*ENTRIES PROVIDED:*
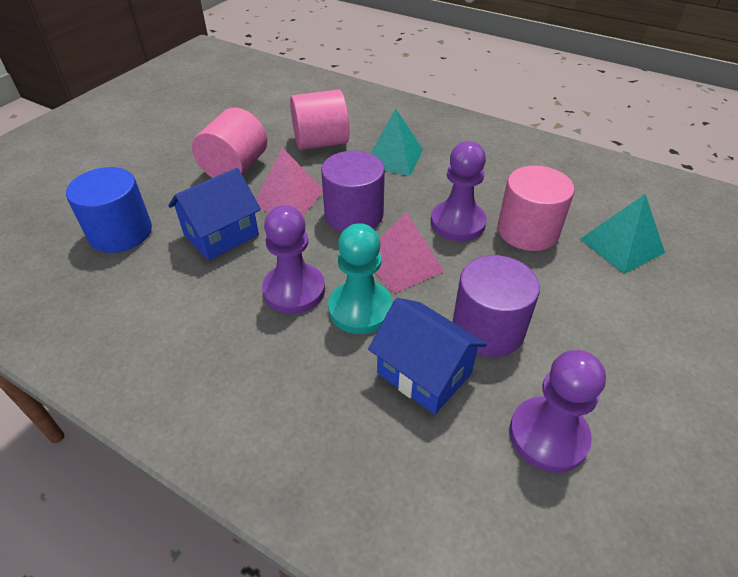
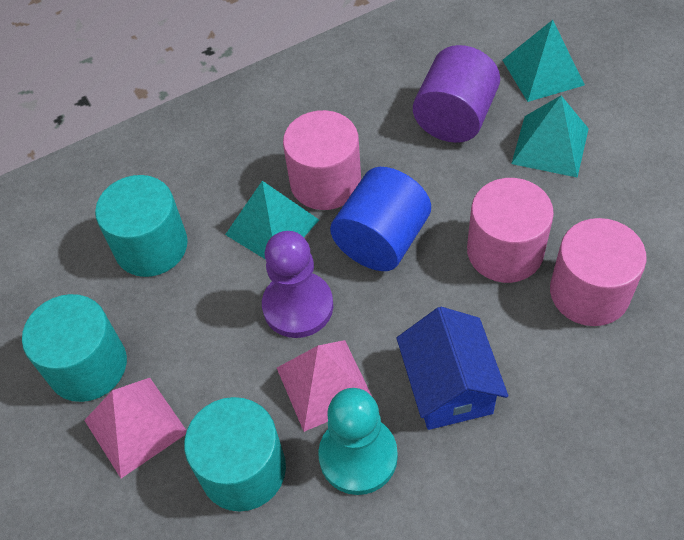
blue house: [168,168,261,260] [368,298,487,414] = 2 -> [397,307,508,430] = 1
purple cylinder: [321,151,385,232] [453,255,540,357] = 2 -> [413,45,500,143] = 1
purple pawn: [262,205,325,314] [431,141,487,241] [510,350,606,473] = 3 -> [262,231,333,338] = 1
turquoise cylinder: none = 0 -> [22,294,127,402] [95,175,188,277] [184,397,286,512] = 3
turquoise pyramid: [370,108,423,176] [580,194,665,274] = 2 -> [225,181,319,260] [502,20,585,102] [511,96,589,177] = 3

*JOB ITEM:* For each line above that contains the word "cylinder", make a copy.

*ANSWER SPACE:*
purple cylinder: [321,151,385,232] [453,255,540,357] = 2 -> [413,45,500,143] = 1
turquoise cylinder: none = 0 -> [22,294,127,402] [95,175,188,277] [184,397,286,512] = 3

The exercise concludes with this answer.